PROBLEM TO SOLVE » Copy everything in the data below exactly except the pictures.

GIVEN DATA »
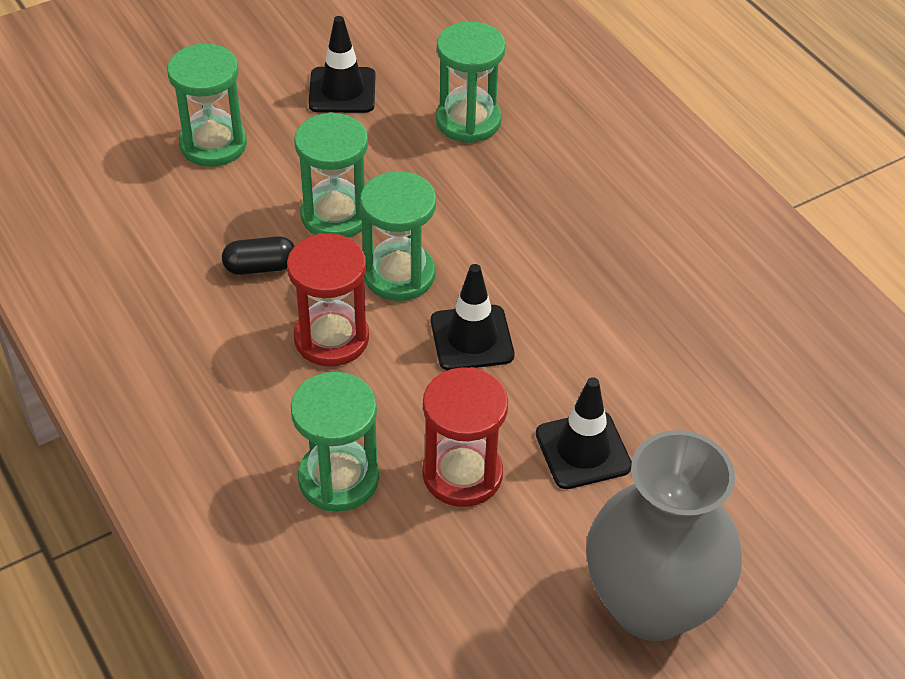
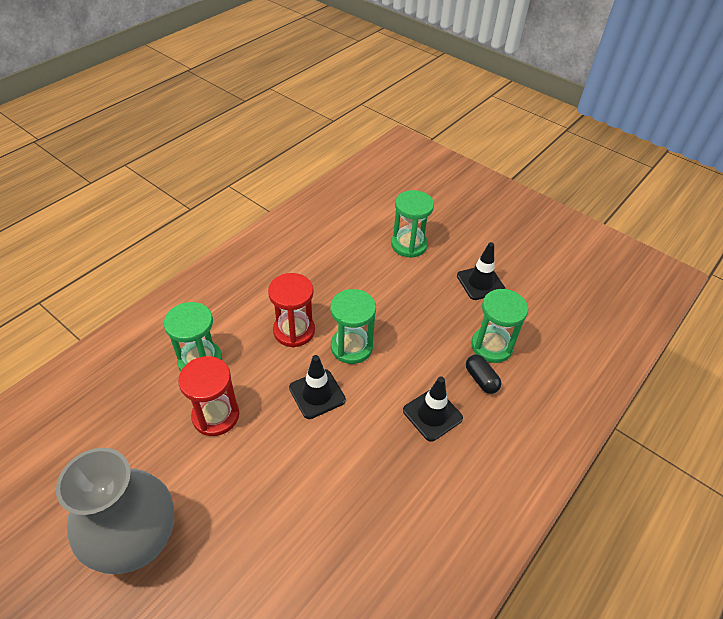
camera: 70 degrees right, 0 degrees up
(260, 267) = (332, 288): black capsule -> black capsule (481, 379)
(335, 215) = (383, 307): green hourglass -> none
(583, 450) = (248, 474): black traffic cone -> black traffic cone (432, 414)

REPLY »
camera: 70 degrees right, 0 degrees up
(260, 267) = (332, 288): black capsule -> black capsule (481, 379)
(335, 215) = (383, 307): green hourglass -> none
(583, 450) = (248, 474): black traffic cone -> black traffic cone (432, 414)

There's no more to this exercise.